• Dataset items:
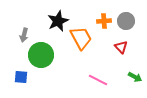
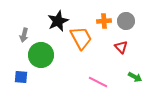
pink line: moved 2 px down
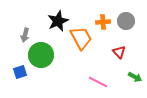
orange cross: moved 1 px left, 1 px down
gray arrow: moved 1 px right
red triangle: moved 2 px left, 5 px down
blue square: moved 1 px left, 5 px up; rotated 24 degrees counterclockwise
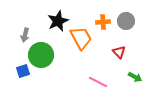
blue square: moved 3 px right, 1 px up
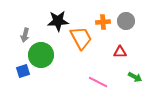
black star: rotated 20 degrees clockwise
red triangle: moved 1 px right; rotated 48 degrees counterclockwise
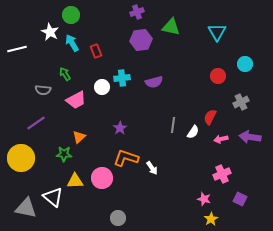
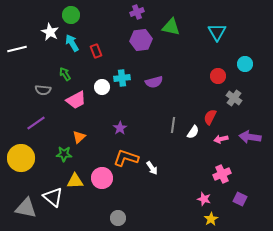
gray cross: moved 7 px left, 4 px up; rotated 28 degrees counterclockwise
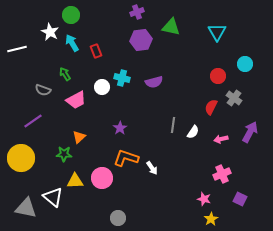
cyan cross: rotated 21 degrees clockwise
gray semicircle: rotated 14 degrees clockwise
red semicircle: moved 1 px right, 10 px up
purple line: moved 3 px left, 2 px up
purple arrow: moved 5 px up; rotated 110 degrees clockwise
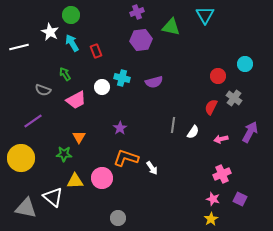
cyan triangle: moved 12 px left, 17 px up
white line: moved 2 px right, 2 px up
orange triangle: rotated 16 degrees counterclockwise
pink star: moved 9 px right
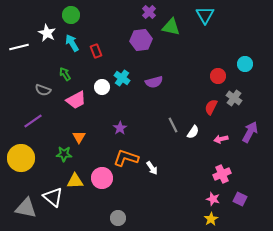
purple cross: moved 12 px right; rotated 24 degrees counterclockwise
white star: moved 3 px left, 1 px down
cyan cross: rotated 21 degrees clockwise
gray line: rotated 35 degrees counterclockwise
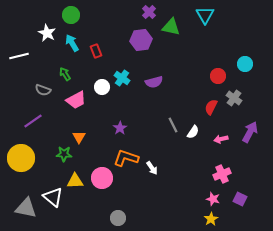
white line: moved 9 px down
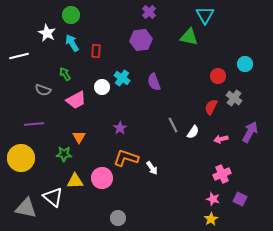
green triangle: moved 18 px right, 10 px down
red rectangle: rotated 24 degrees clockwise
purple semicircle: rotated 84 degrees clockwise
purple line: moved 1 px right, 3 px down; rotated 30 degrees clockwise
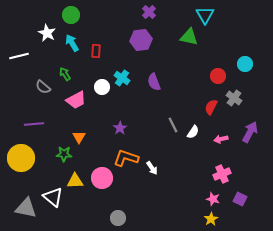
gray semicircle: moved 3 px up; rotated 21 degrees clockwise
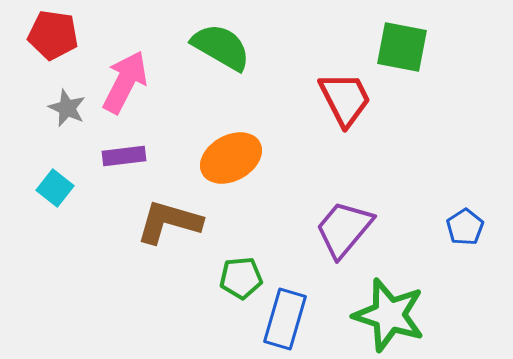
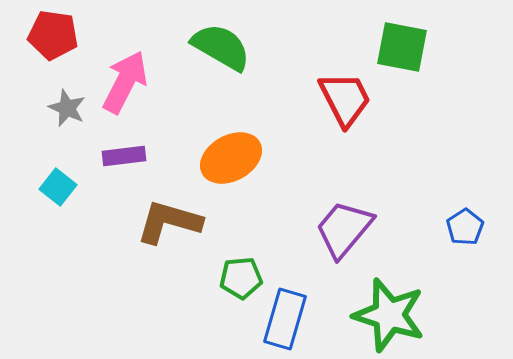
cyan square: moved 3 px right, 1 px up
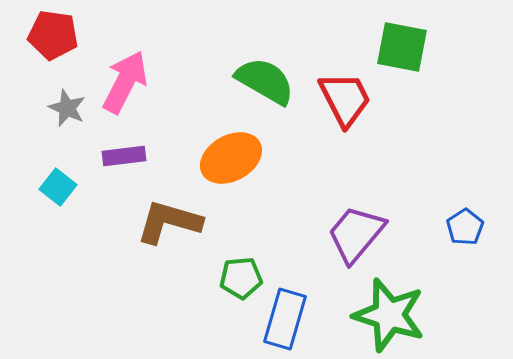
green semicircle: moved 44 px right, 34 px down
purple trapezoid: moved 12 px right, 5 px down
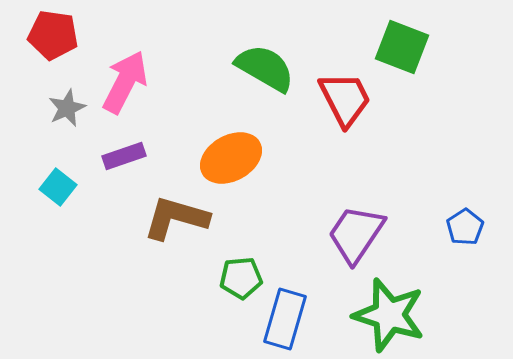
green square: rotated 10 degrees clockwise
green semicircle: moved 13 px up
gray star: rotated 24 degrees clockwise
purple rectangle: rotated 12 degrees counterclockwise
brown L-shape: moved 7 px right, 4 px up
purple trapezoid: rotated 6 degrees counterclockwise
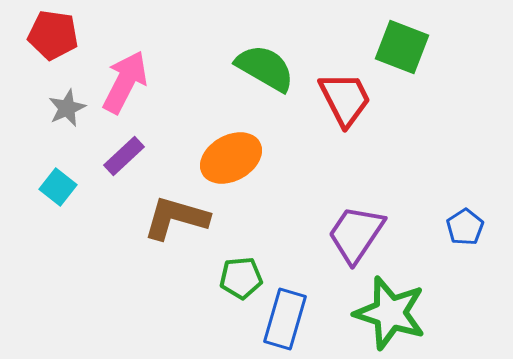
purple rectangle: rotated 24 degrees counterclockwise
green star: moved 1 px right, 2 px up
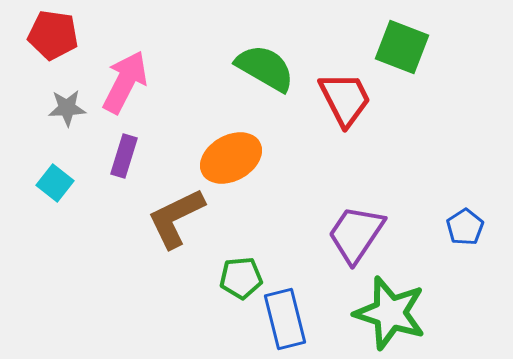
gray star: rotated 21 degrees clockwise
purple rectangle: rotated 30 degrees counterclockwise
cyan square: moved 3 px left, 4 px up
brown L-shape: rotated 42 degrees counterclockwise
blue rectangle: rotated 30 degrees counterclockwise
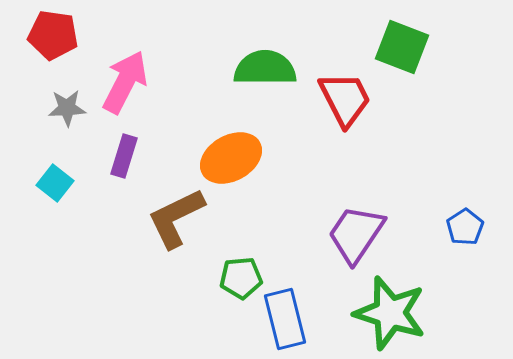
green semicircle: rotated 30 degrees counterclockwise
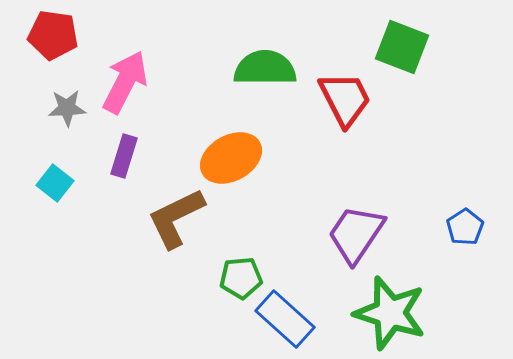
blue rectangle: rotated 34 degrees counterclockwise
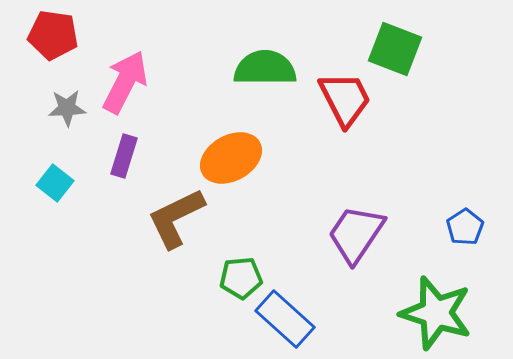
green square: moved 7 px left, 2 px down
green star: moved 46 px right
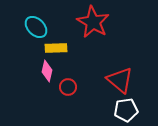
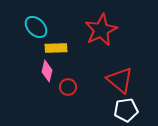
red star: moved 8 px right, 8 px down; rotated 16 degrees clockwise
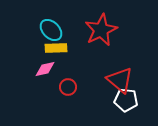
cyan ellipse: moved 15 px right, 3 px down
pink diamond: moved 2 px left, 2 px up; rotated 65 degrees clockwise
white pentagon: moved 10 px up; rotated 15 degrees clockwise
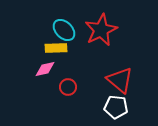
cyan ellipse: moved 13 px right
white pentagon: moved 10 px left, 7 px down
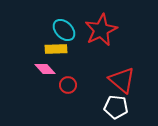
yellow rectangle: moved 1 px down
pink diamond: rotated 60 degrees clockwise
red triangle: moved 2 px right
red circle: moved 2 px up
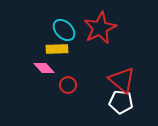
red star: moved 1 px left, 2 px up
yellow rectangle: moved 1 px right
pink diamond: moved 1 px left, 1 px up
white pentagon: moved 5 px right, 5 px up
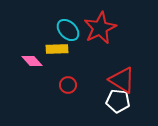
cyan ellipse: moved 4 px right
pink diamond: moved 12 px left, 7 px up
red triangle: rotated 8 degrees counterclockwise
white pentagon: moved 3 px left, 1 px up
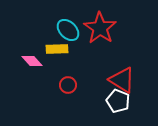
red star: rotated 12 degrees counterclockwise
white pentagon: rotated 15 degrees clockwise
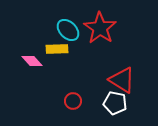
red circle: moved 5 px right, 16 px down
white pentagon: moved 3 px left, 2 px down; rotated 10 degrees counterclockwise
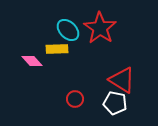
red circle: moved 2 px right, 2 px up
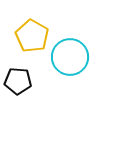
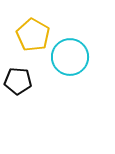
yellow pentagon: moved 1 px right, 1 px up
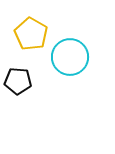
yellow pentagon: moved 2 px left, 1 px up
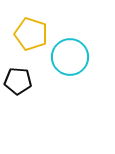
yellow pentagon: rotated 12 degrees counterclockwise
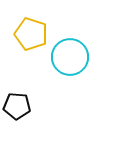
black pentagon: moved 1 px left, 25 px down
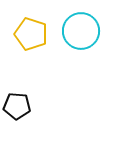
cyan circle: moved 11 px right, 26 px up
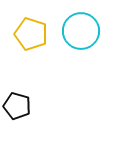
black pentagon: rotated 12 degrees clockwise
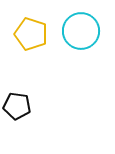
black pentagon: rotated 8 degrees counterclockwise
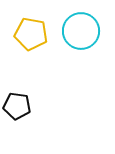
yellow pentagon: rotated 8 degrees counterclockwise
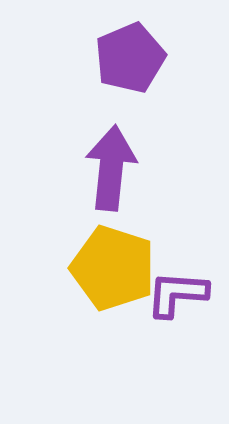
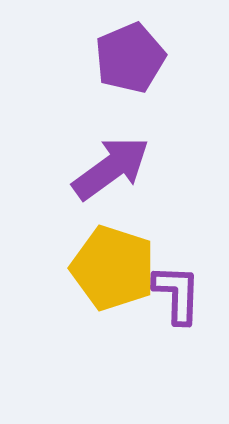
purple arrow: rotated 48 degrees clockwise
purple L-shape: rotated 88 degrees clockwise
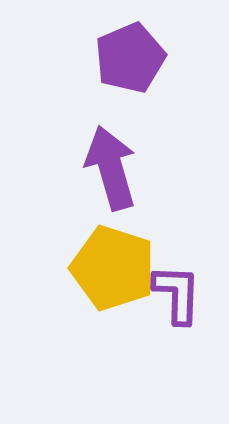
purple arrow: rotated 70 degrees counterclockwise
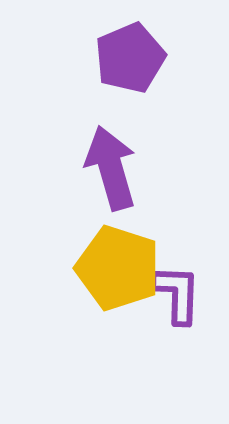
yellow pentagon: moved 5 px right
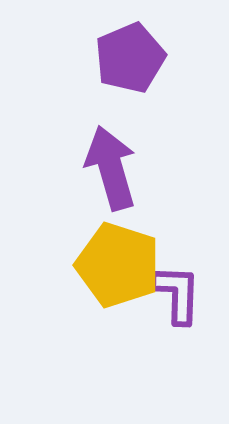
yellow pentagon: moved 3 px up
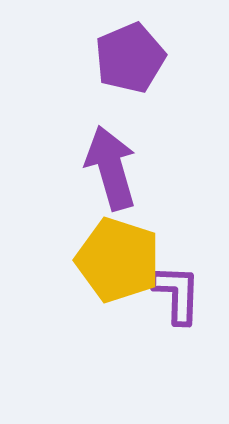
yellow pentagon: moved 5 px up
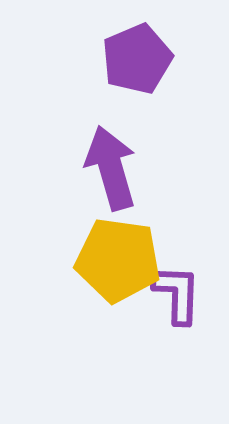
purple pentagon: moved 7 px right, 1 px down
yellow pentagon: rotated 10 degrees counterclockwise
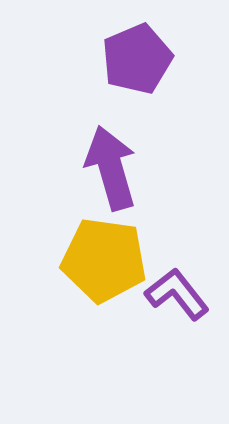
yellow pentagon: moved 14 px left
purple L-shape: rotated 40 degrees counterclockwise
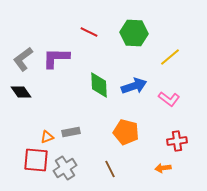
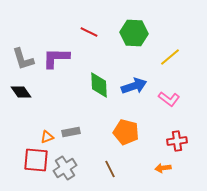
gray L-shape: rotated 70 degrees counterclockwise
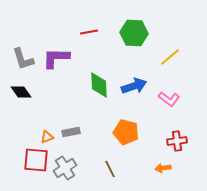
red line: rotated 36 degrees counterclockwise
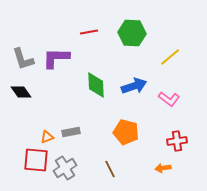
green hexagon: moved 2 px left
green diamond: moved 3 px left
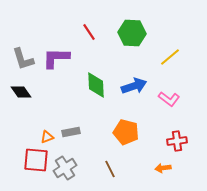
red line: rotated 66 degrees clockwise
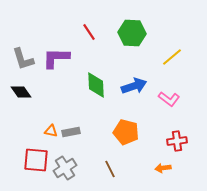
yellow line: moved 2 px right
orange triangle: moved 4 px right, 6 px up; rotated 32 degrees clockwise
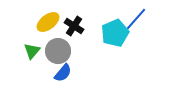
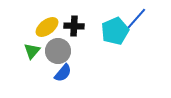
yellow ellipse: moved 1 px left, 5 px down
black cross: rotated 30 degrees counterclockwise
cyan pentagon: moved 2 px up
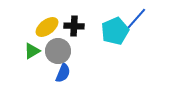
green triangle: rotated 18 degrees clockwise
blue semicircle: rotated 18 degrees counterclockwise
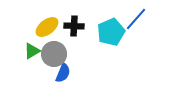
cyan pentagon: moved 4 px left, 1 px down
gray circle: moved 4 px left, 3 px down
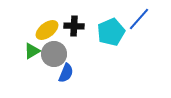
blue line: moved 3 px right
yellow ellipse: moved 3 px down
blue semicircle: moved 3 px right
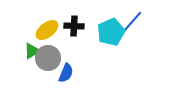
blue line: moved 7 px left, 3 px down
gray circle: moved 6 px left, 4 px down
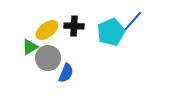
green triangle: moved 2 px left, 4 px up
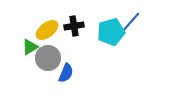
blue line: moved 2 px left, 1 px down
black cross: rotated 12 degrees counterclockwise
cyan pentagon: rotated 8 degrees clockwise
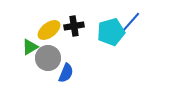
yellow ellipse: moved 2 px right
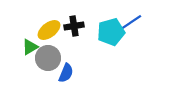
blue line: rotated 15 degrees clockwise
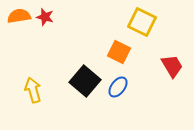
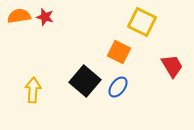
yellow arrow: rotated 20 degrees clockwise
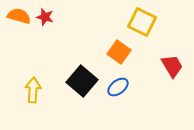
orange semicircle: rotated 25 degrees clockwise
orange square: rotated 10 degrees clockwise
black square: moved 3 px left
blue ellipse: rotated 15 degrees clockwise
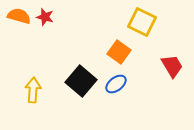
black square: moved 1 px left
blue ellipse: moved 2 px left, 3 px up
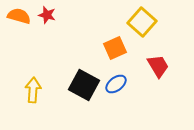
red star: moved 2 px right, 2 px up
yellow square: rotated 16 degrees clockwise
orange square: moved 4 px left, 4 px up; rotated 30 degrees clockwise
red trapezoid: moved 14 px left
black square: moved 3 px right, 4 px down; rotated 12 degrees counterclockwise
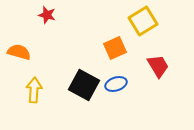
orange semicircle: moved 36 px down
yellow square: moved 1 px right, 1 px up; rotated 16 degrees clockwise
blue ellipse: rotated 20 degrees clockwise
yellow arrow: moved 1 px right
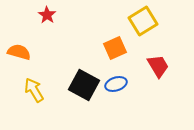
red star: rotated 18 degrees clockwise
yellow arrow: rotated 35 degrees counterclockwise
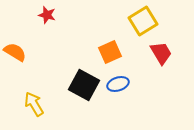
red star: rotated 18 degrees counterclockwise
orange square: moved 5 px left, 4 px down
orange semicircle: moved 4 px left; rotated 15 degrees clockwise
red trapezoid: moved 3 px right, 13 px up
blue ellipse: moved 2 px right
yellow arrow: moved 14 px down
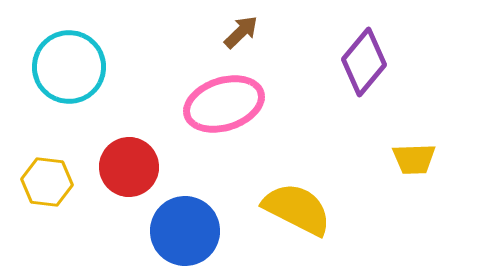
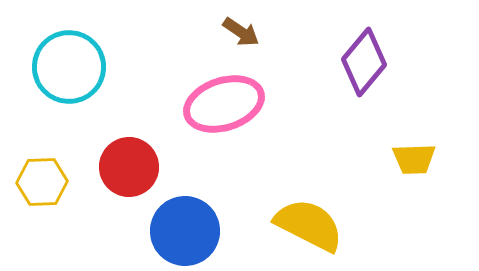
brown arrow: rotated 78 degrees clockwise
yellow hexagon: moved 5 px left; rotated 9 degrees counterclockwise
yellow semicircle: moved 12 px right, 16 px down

• Given instruction: Can you retype every line of the listing above exactly, leaving the pictures out of your answer?

• Task response:
pink line: moved 2 px down
orange cross: moved 1 px left, 1 px down
gray arrow: moved 1 px right
red triangle: moved 2 px left, 5 px down
blue square: moved 1 px left, 5 px up; rotated 24 degrees counterclockwise
blue square: moved 3 px right, 1 px up
black star: rotated 20 degrees clockwise
red triangle: moved 1 px right; rotated 48 degrees counterclockwise
gray cross: moved 7 px left, 4 px up; rotated 28 degrees counterclockwise
cyan cross: rotated 21 degrees clockwise
gray semicircle: rotated 14 degrees clockwise
red semicircle: moved 1 px right, 10 px up
purple line: moved 3 px left, 2 px up
purple arrow: moved 5 px up; rotated 110 degrees clockwise
cyan triangle: moved 12 px left, 17 px up
white line: moved 2 px right, 2 px up
orange triangle: rotated 16 degrees counterclockwise
pink star: moved 9 px right
purple cross: moved 12 px right; rotated 24 degrees counterclockwise
white star: moved 3 px left, 1 px down
cyan cross: rotated 21 degrees clockwise
gray line: rotated 35 degrees counterclockwise
white line: moved 9 px down
green triangle: moved 18 px right, 10 px down
red rectangle: rotated 24 degrees clockwise
purple semicircle: rotated 84 degrees clockwise
purple line: moved 1 px right, 3 px down; rotated 30 degrees clockwise
gray semicircle: moved 3 px up; rotated 21 degrees clockwise
cyan square: moved 3 px right, 1 px up
green semicircle: moved 44 px right, 34 px down
purple trapezoid: moved 12 px right, 5 px down
green square: rotated 10 degrees clockwise
green semicircle: moved 13 px up
gray star: rotated 24 degrees clockwise
purple rectangle: rotated 12 degrees counterclockwise
brown L-shape: moved 7 px right, 4 px up
purple trapezoid: rotated 6 degrees counterclockwise
purple rectangle: rotated 24 degrees counterclockwise
green star: moved 1 px right, 2 px up
gray star: rotated 21 degrees clockwise
purple rectangle: rotated 30 degrees counterclockwise
cyan square: moved 3 px left, 4 px up
brown L-shape: rotated 42 degrees counterclockwise
blue rectangle: rotated 30 degrees counterclockwise
green semicircle: rotated 30 degrees counterclockwise
blue rectangle: rotated 34 degrees counterclockwise
green square: moved 7 px left, 2 px down
green star: moved 46 px right
red star: moved 8 px right, 8 px down; rotated 16 degrees clockwise
cyan ellipse: moved 15 px right, 3 px down
pink diamond: moved 2 px left, 2 px up; rotated 65 degrees clockwise
white pentagon: moved 10 px up; rotated 15 degrees clockwise
cyan ellipse: moved 13 px right
white pentagon: moved 10 px left, 7 px down
yellow rectangle: moved 1 px down
pink diamond: rotated 60 degrees clockwise
red triangle: moved 2 px right
red circle: moved 2 px up
red star: moved 1 px left, 2 px up
yellow rectangle: moved 1 px right
pink diamond: moved 1 px left, 1 px up
white pentagon: moved 5 px right, 5 px up
cyan ellipse: moved 4 px right
pink diamond: moved 12 px left, 7 px up
red triangle: rotated 8 degrees counterclockwise
white pentagon: moved 3 px left, 1 px up
red star: rotated 12 degrees counterclockwise
white pentagon: rotated 15 degrees clockwise
red circle: moved 5 px right, 16 px down
white pentagon: moved 3 px left, 2 px down; rotated 10 degrees counterclockwise
red circle: moved 2 px right, 2 px up
yellow pentagon: moved 1 px right, 1 px up
yellow pentagon: moved 2 px left, 1 px up
yellow pentagon: rotated 12 degrees counterclockwise
black pentagon: moved 1 px left, 25 px down
cyan circle: moved 11 px right, 26 px up
black pentagon: rotated 12 degrees clockwise
black pentagon: rotated 8 degrees counterclockwise
yellow pentagon: rotated 8 degrees counterclockwise
purple arrow: rotated 48 degrees clockwise
purple L-shape: rotated 88 degrees clockwise
purple arrow: rotated 70 degrees counterclockwise
yellow pentagon: moved 5 px right
yellow pentagon: moved 3 px up
yellow pentagon: moved 5 px up
purple pentagon: moved 7 px right, 1 px down
yellow pentagon: rotated 10 degrees counterclockwise
yellow pentagon: moved 14 px left
purple L-shape: rotated 40 degrees counterclockwise
gray L-shape: rotated 70 degrees counterclockwise
red line: rotated 36 degrees counterclockwise
green hexagon: moved 2 px left
green diamond: moved 3 px left
red line: rotated 66 degrees clockwise
yellow line: moved 2 px right
orange triangle: moved 4 px right, 6 px up; rotated 32 degrees clockwise
yellow ellipse: moved 1 px left, 5 px down
black cross: rotated 30 degrees counterclockwise
cyan pentagon: moved 2 px up
green triangle: rotated 18 degrees clockwise
blue semicircle: rotated 18 degrees counterclockwise
cyan pentagon: moved 4 px left, 1 px down
gray circle: moved 4 px left, 3 px down
blue line: moved 3 px right
yellow ellipse: moved 3 px down
blue semicircle: moved 3 px right
blue line: moved 7 px left, 3 px down
gray circle: moved 6 px left, 4 px down
green triangle: moved 2 px left, 4 px up
blue line: moved 2 px left, 1 px down
black cross: rotated 12 degrees counterclockwise
cyan pentagon: rotated 8 degrees clockwise
yellow ellipse: moved 2 px right
blue line: rotated 15 degrees clockwise
yellow arrow: rotated 20 degrees clockwise
orange semicircle: rotated 25 degrees clockwise
orange square: rotated 10 degrees clockwise
black square: moved 3 px left
blue ellipse: rotated 15 degrees clockwise
black square: moved 1 px left
blue ellipse: moved 2 px left, 3 px up
red star: moved 2 px right, 2 px up
yellow square: rotated 16 degrees clockwise
orange square: moved 4 px left, 4 px up; rotated 30 degrees clockwise
red trapezoid: moved 14 px left
black square: moved 3 px right, 4 px down; rotated 12 degrees counterclockwise
orange semicircle: moved 36 px down
yellow square: moved 1 px right, 1 px up; rotated 16 degrees clockwise
blue ellipse: rotated 20 degrees clockwise
yellow arrow: moved 1 px right
red star: rotated 18 degrees clockwise
yellow arrow: rotated 35 degrees counterclockwise
red star: rotated 18 degrees counterclockwise
orange square: moved 5 px left, 4 px down
orange semicircle: moved 4 px left; rotated 15 degrees clockwise
red trapezoid: moved 3 px right, 13 px up
blue ellipse: moved 2 px right
yellow arrow: moved 14 px down
brown arrow: rotated 78 degrees clockwise
yellow hexagon: moved 5 px left; rotated 9 degrees counterclockwise
yellow semicircle: moved 12 px right, 16 px down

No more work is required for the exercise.